A verbatim copy is needed of the lines below from the one containing "D8: LED white" up to and including the one containing "R8: 150k (N_13, N_21) -> none", excluding pictures.
++++ RECORDS FOR THIS EXERCISE
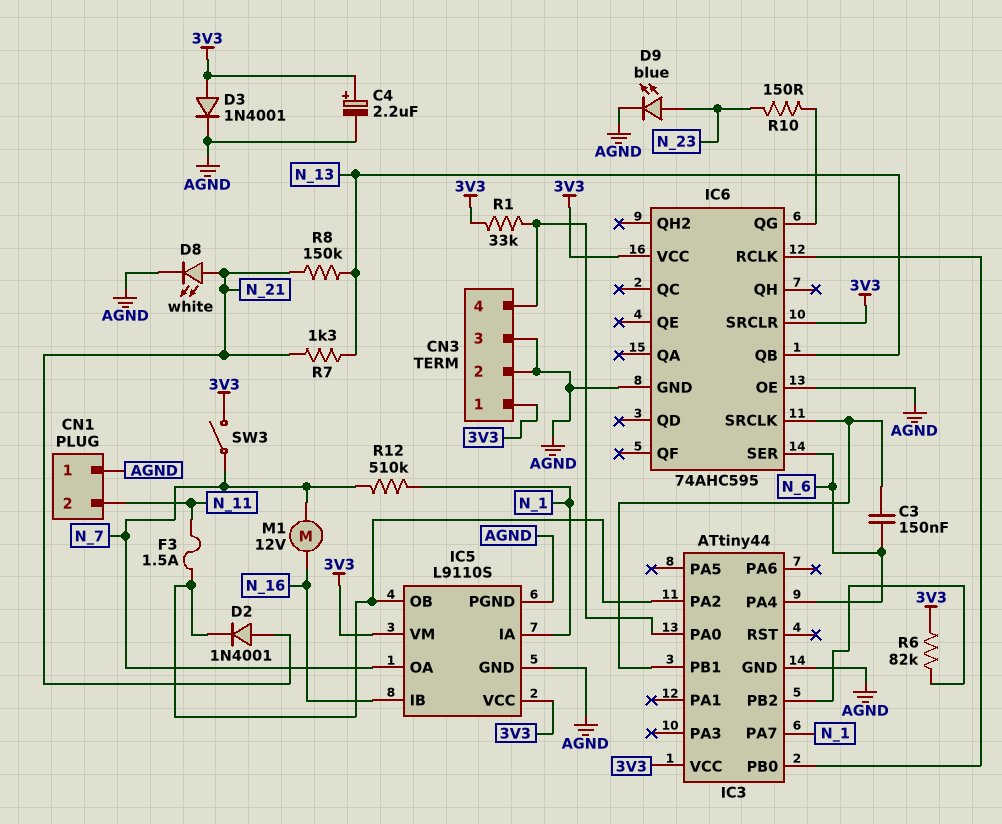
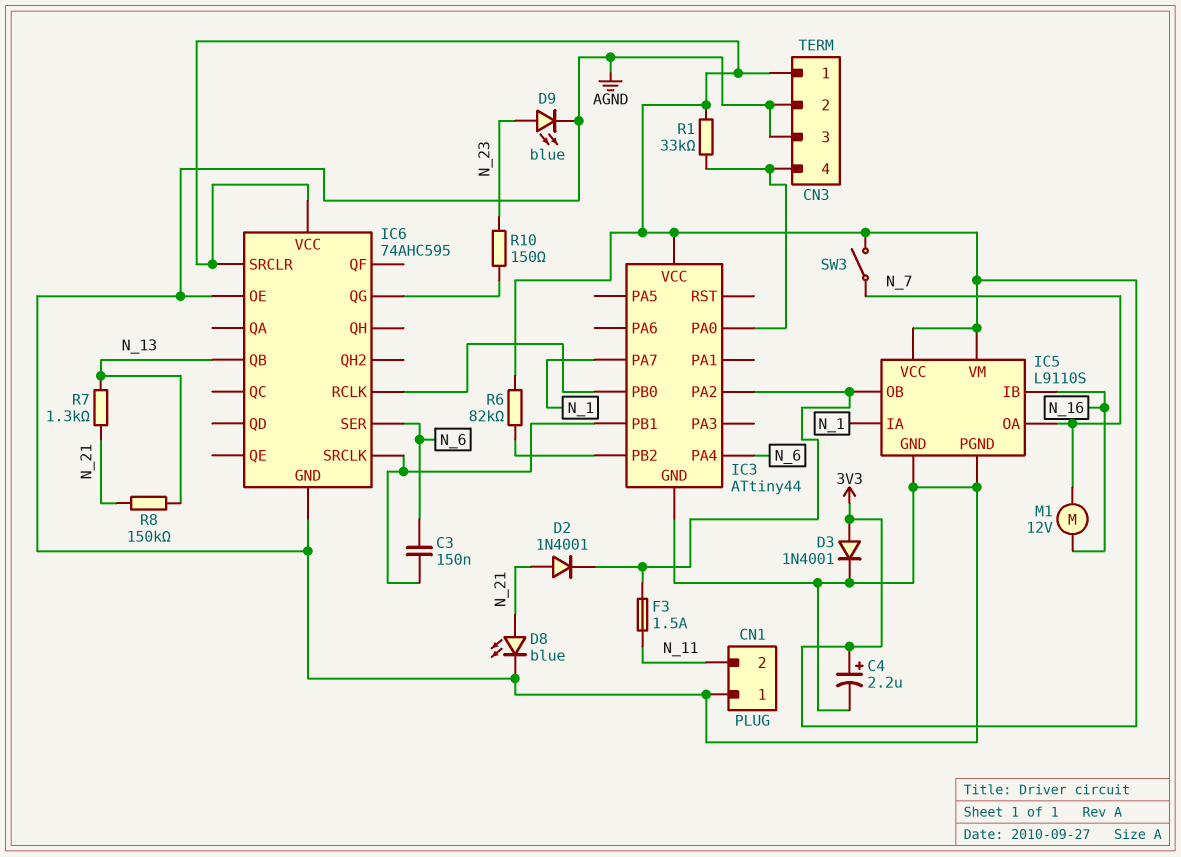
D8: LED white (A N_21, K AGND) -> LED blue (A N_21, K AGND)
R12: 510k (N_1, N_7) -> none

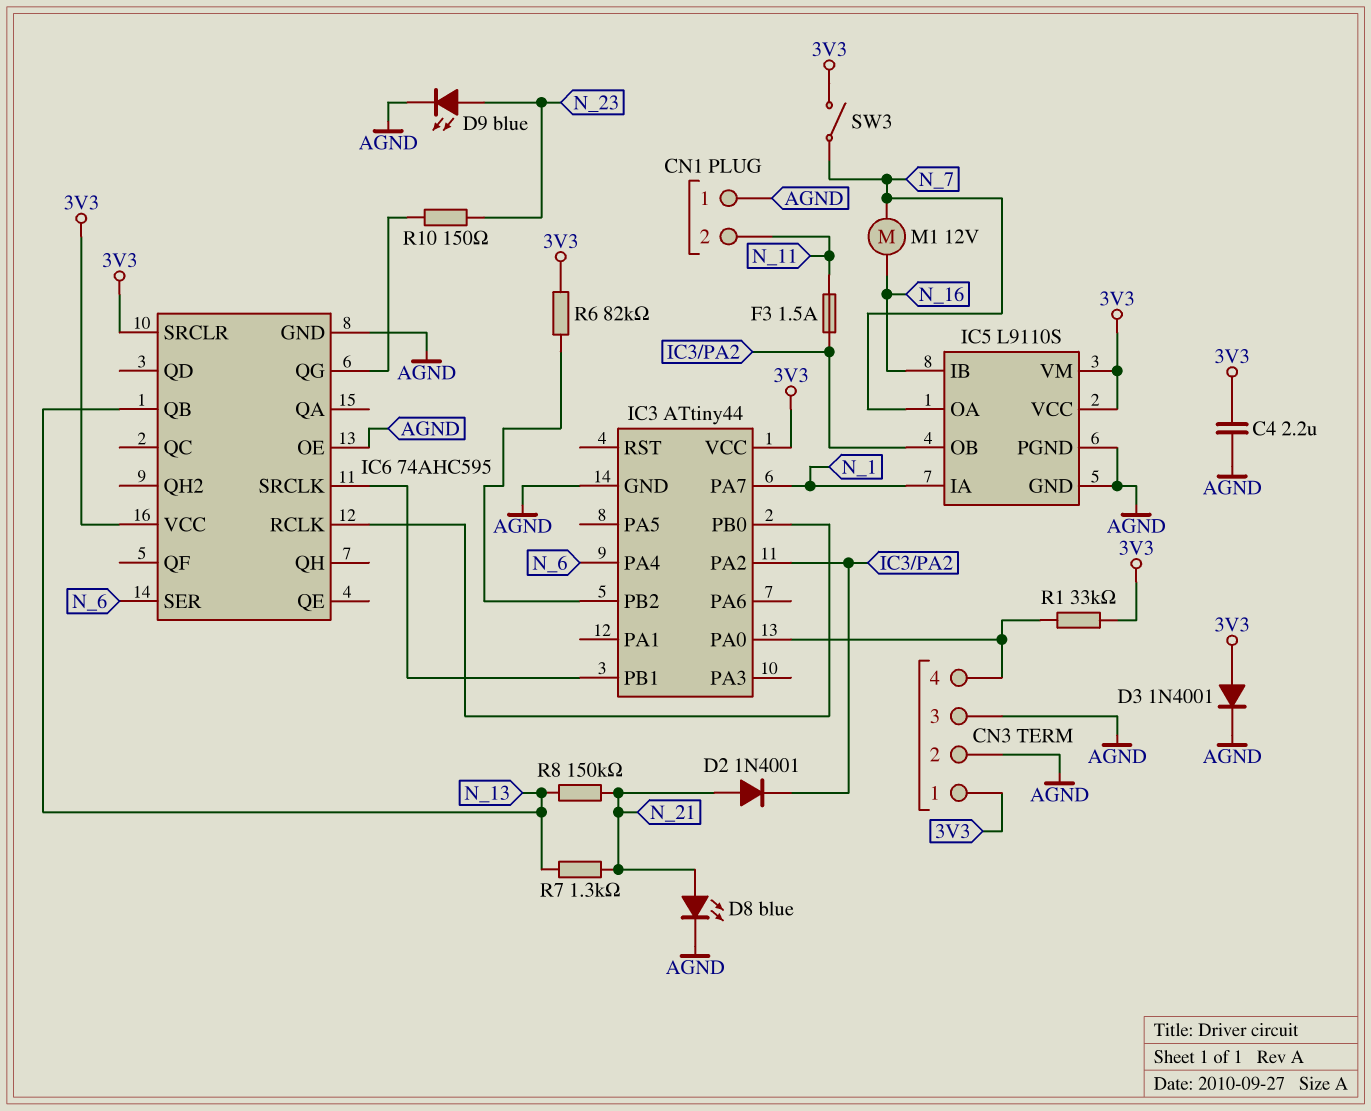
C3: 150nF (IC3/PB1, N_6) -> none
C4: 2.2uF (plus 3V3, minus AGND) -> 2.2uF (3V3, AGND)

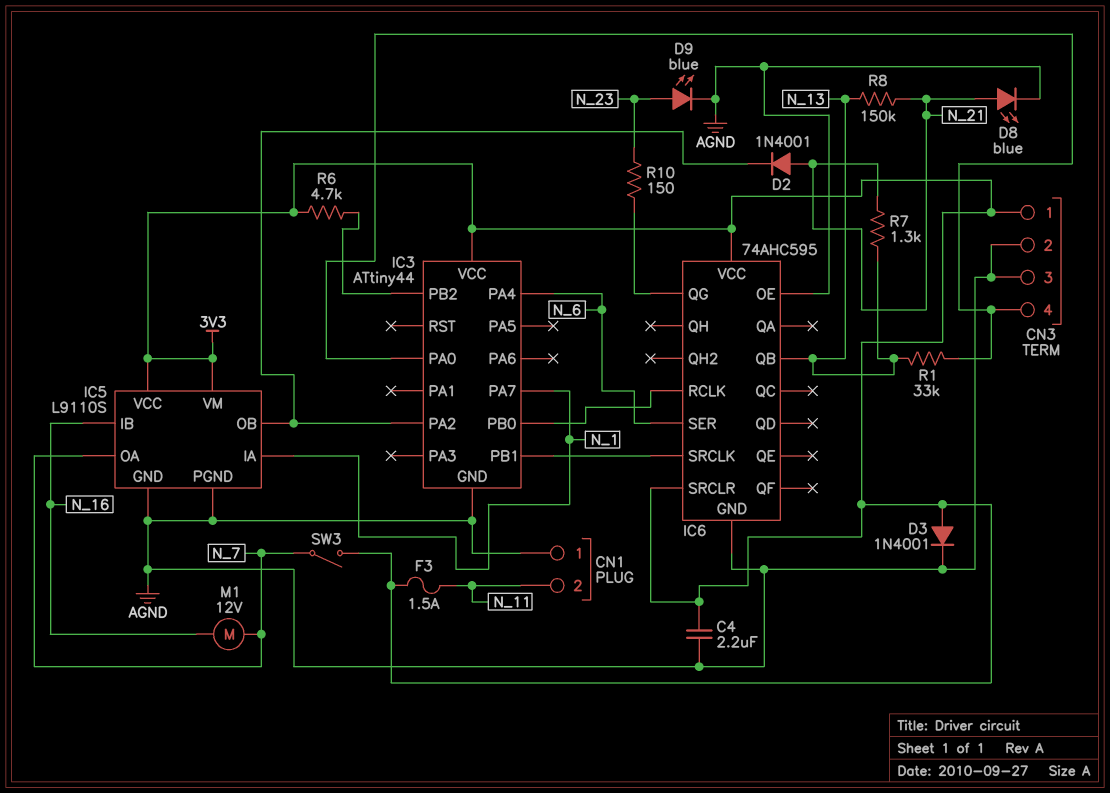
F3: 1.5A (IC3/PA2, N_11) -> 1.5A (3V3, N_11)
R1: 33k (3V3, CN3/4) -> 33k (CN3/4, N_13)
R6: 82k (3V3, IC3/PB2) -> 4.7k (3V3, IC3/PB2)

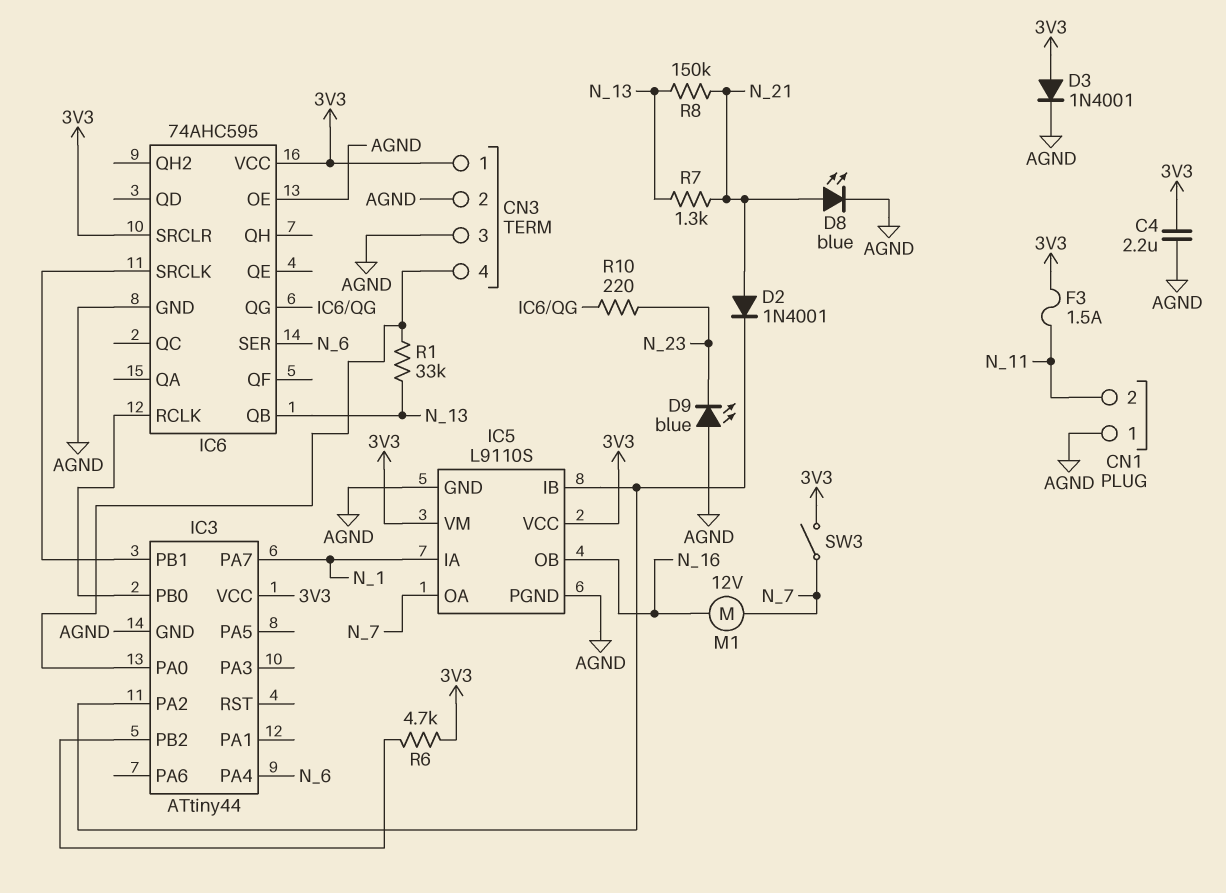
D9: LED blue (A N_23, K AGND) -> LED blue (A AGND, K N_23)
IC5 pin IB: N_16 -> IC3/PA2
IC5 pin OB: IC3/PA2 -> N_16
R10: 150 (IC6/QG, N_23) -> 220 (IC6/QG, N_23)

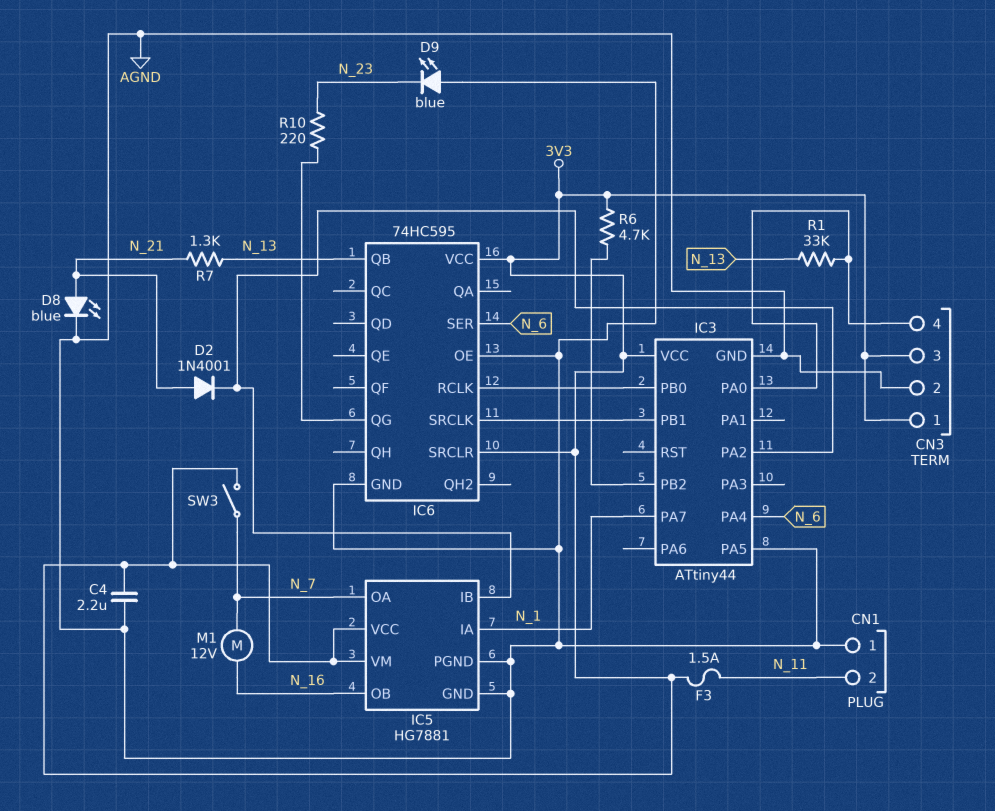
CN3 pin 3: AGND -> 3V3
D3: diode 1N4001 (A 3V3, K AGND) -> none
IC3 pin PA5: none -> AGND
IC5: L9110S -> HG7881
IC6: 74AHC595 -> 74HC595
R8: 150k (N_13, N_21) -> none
++++++++
++++ RECORDS FOR THIS EXERCISE
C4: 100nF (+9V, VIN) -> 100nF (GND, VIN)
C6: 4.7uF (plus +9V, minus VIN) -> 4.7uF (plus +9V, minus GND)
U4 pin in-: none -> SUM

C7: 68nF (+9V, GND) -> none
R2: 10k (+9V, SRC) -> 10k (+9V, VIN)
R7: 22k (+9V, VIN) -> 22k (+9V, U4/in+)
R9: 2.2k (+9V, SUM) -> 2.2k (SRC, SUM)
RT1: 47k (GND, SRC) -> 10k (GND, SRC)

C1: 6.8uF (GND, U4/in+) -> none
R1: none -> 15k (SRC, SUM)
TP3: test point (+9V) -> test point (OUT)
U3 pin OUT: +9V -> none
++++++++
OUTPUT OF THE TASK:
D8: LED white (A N_21, K AGND) -> LED blue (A N_21, K AGND)
R12: 510k (N_1, N_7) -> none

C3: 150nF (IC3/PB1, N_6) -> none
C4: 2.2uF (plus 3V3, minus AGND) -> 2.2uF (3V3, AGND)

F3: 1.5A (IC3/PA2, N_11) -> 1.5A (3V3, N_11)
R1: 33k (3V3, CN3/4) -> 33k (CN3/4, N_13)
R6: 82k (3V3, IC3/PB2) -> 4.7k (3V3, IC3/PB2)

D9: LED blue (A N_23, K AGND) -> LED blue (A AGND, K N_23)
IC5 pin IB: N_16 -> IC3/PA2
IC5 pin OB: IC3/PA2 -> N_16
R10: 150 (IC6/QG, N_23) -> 220 (IC6/QG, N_23)

CN3 pin 3: AGND -> 3V3
D3: diode 1N4001 (A 3V3, K AGND) -> none
IC3 pin PA5: none -> AGND
IC5: L9110S -> HG7881
IC6: 74AHC595 -> 74HC595
R8: 150k (N_13, N_21) -> none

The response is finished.